**The task:** Only the lines that contain the string "cone" belong in the answer; pull them from the records.

(Saved data entries)
■ ■ ■

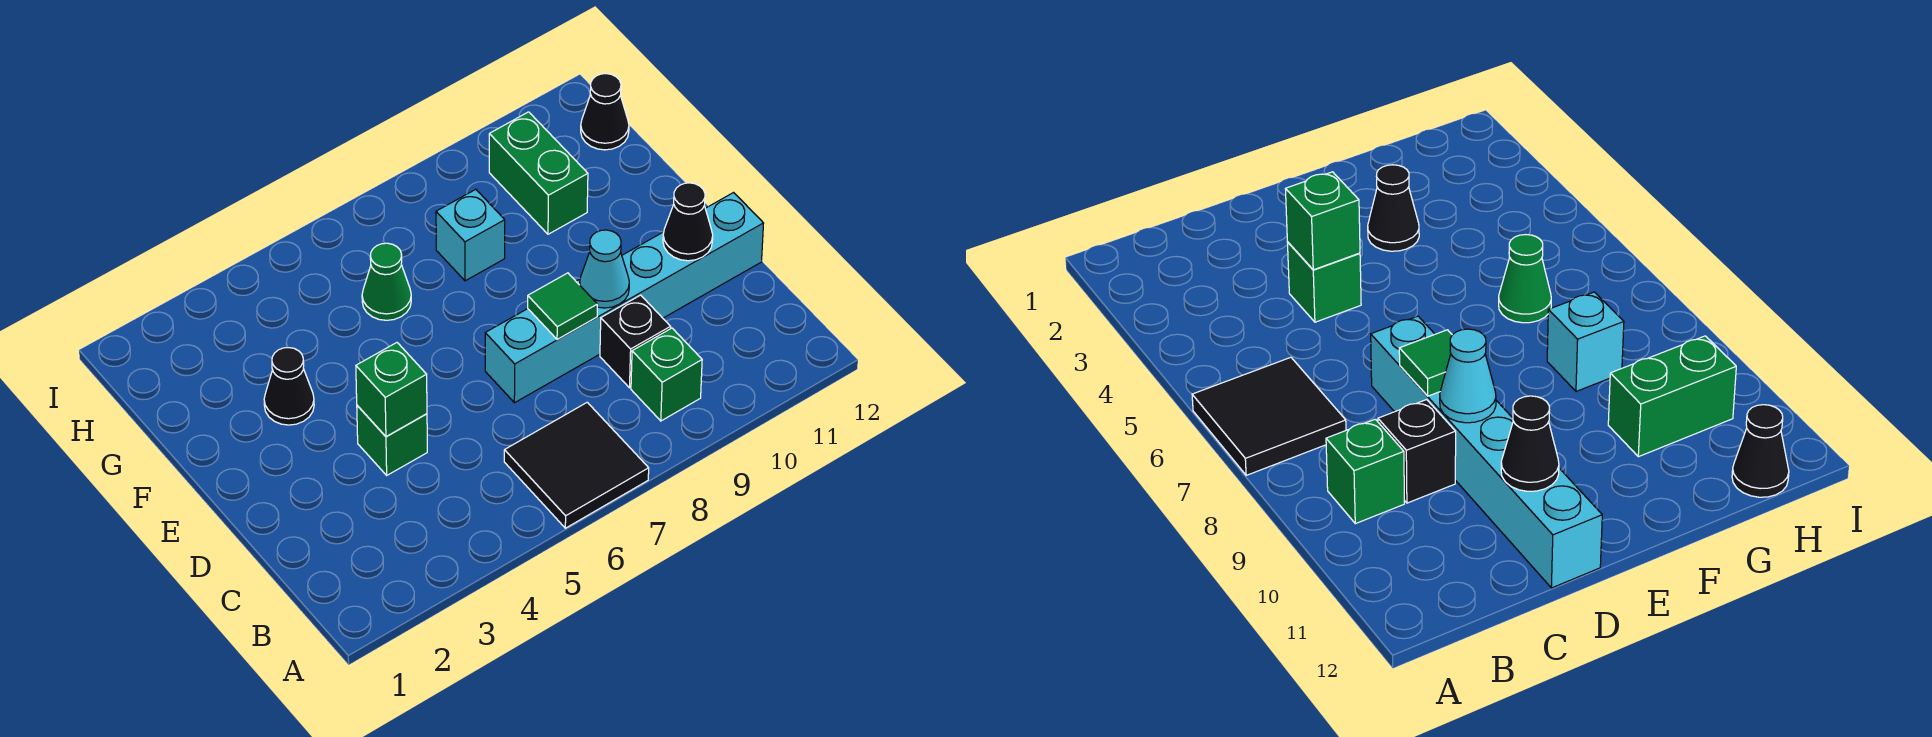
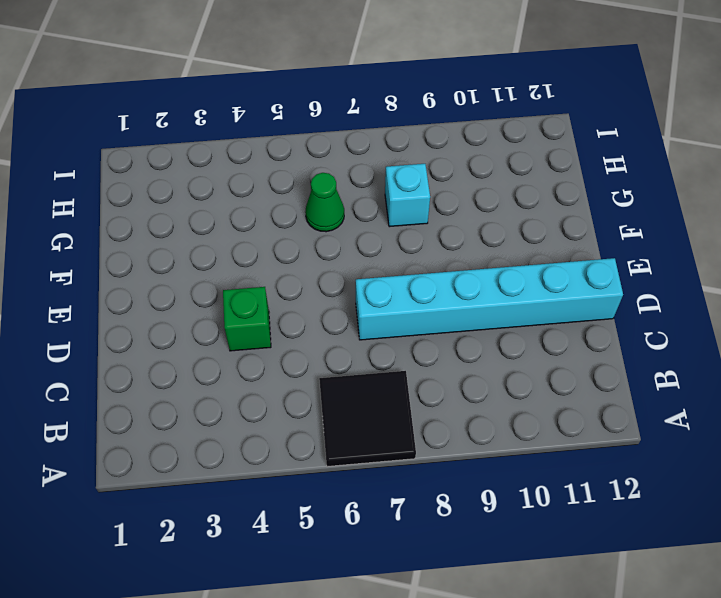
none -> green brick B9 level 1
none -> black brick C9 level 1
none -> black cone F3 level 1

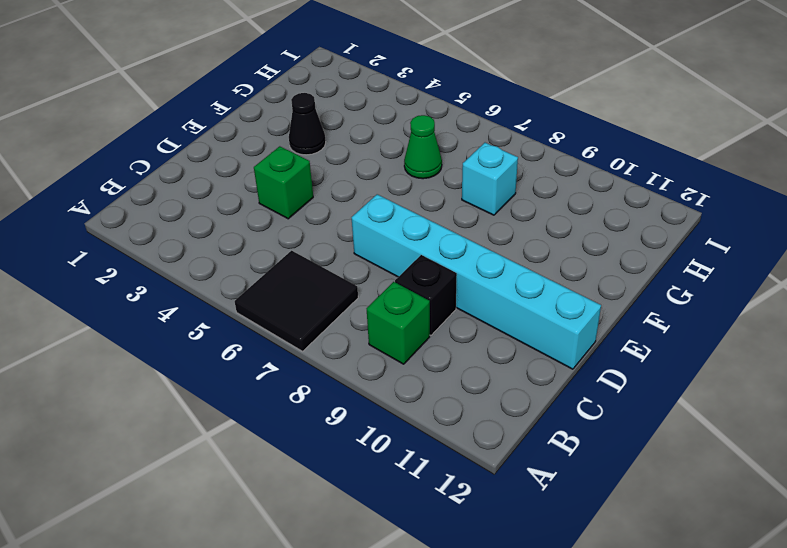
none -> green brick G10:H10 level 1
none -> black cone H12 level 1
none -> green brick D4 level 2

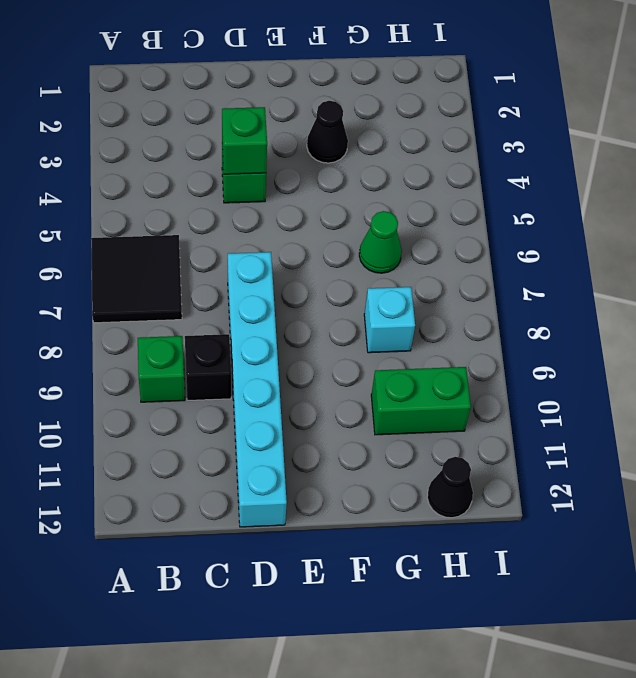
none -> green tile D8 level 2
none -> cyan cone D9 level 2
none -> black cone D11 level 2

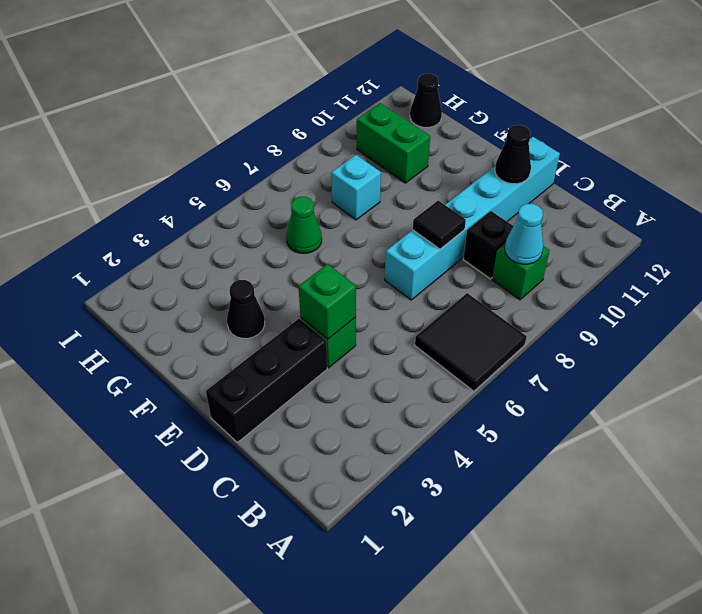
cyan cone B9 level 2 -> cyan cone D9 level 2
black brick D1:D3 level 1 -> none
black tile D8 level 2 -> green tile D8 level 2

■ ■ ■

**Task answer:**
none -> black cone F3 level 1
none -> black cone H12 level 1
none -> cyan cone D9 level 2
none -> black cone D11 level 2
cyan cone B9 level 2 -> cyan cone D9 level 2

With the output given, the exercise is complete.